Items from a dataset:
+ + + + +
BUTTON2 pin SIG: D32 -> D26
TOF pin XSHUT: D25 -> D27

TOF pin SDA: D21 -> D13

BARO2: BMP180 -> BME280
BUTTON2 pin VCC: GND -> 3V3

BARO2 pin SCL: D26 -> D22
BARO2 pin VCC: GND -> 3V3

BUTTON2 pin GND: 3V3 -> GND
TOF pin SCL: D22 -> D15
+ + + + +
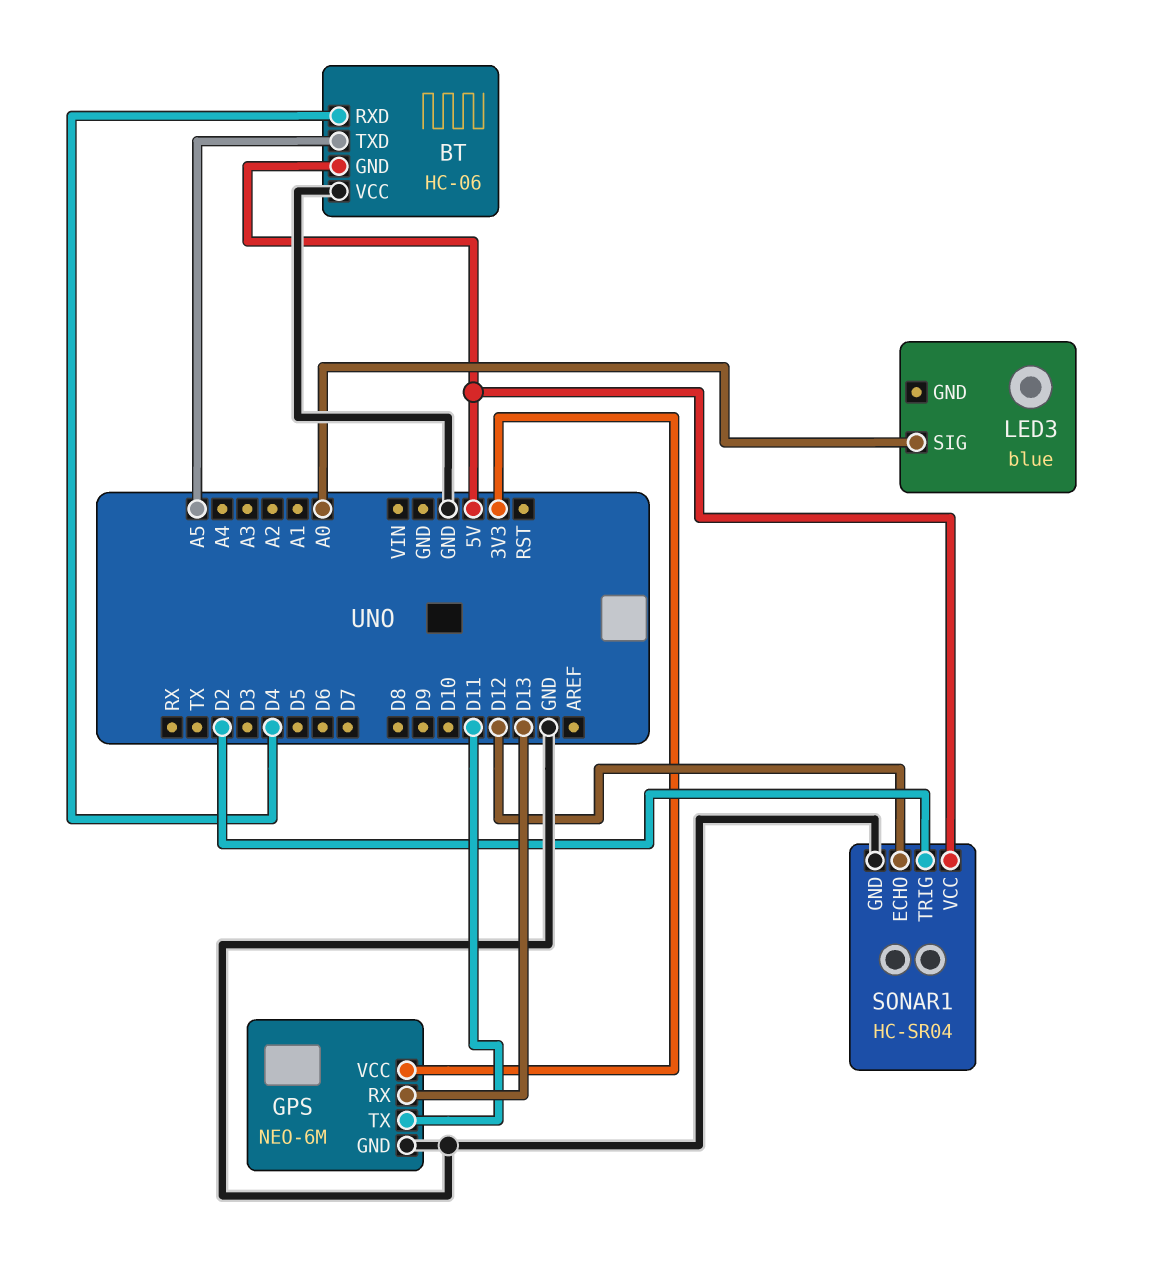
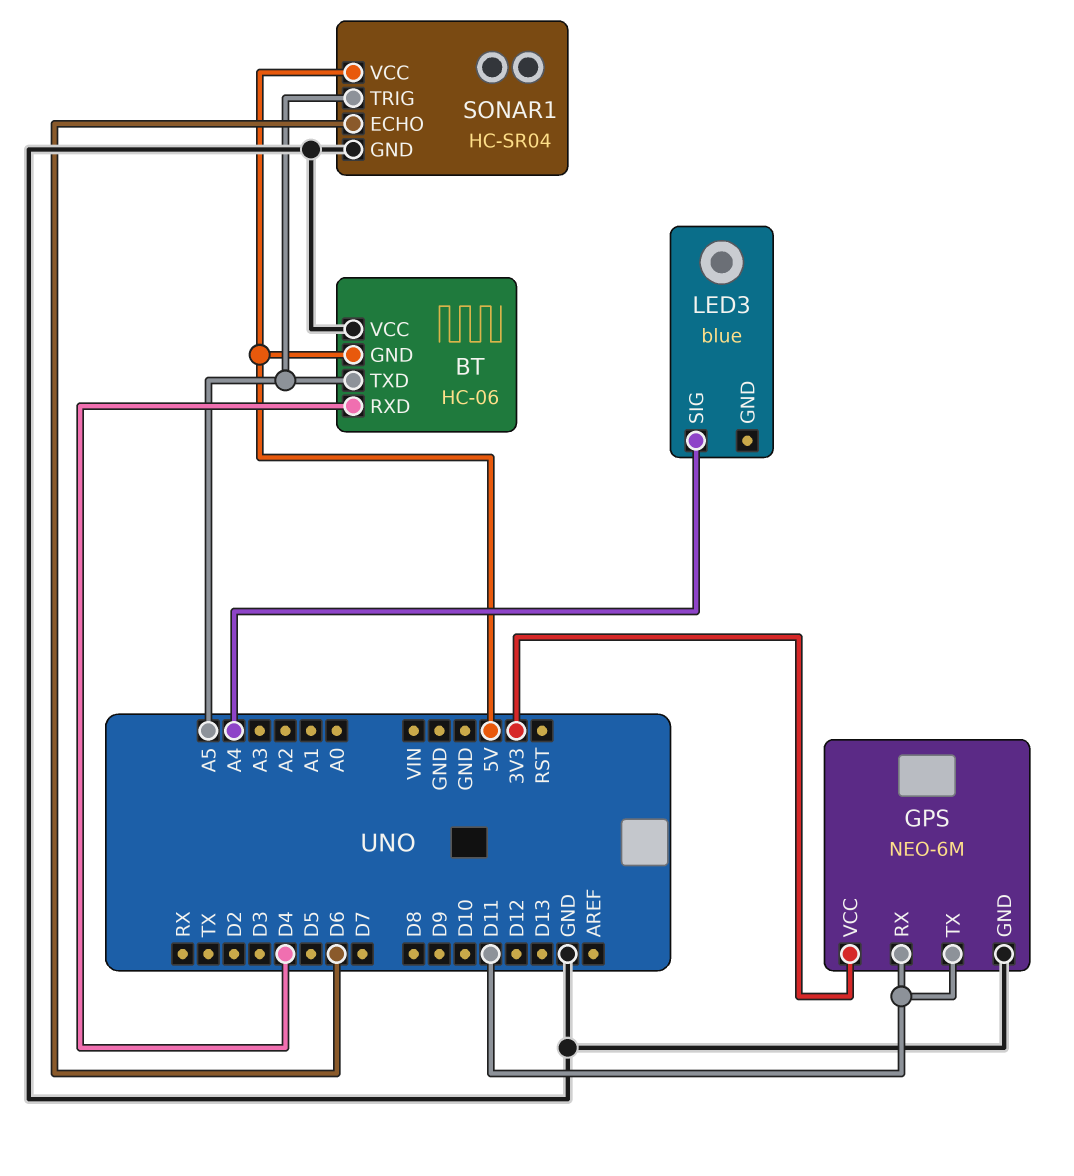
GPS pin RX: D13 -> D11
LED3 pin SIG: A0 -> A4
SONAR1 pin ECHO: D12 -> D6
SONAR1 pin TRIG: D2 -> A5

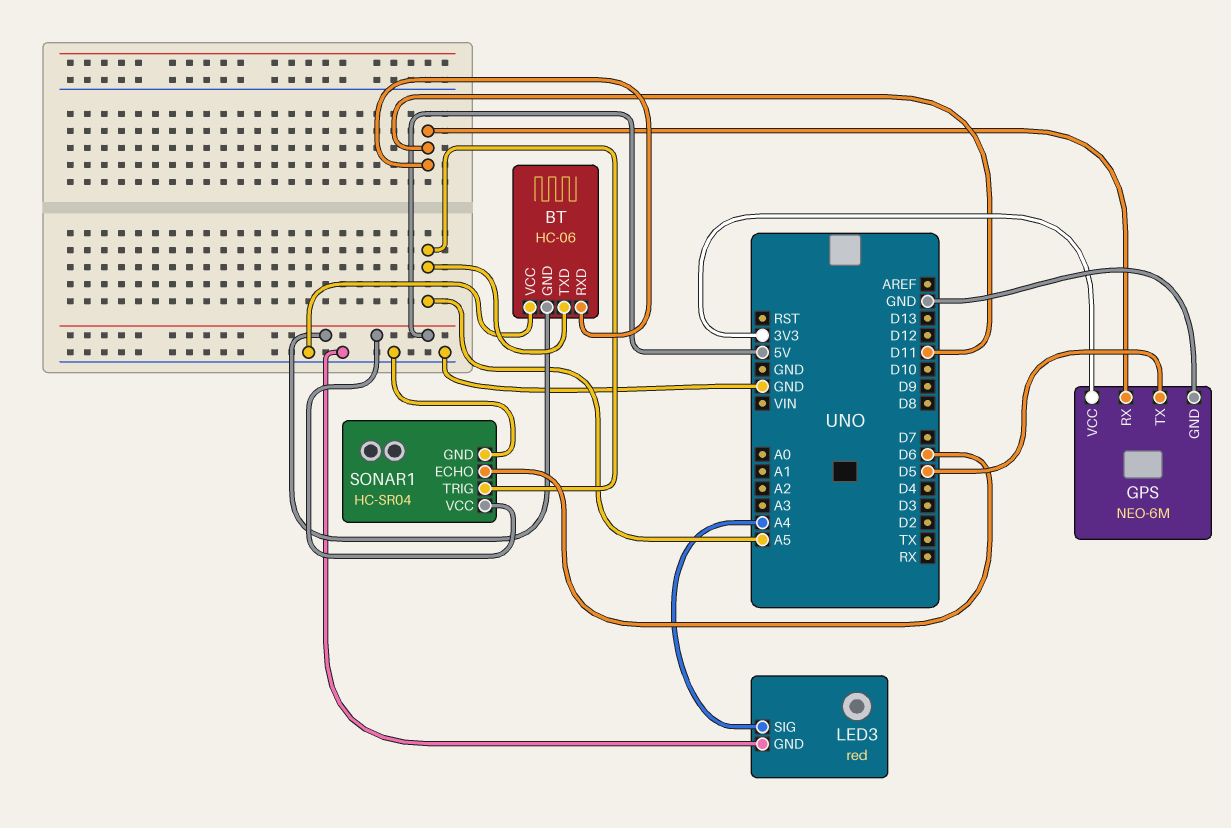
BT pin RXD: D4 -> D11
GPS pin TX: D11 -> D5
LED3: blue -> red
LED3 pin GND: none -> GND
+ + + + +
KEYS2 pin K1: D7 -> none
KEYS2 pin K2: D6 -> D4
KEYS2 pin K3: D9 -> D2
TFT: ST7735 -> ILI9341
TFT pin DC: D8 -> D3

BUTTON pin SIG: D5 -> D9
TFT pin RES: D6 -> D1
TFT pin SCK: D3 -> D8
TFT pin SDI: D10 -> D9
+ + + + +
- WORK REQUEST -
Your answer should be the lines above from the one containing "BUTTON2 pin SIG: D32 -> D26" through the one containing "TOF pin SCL: D22 -> D15", copied exactly and with both ends kept.

- EXPECTED ANSWER -
BUTTON2 pin SIG: D32 -> D26
TOF pin XSHUT: D25 -> D27

TOF pin SDA: D21 -> D13

BARO2: BMP180 -> BME280
BUTTON2 pin VCC: GND -> 3V3

BARO2 pin SCL: D26 -> D22
BARO2 pin VCC: GND -> 3V3

BUTTON2 pin GND: 3V3 -> GND
TOF pin SCL: D22 -> D15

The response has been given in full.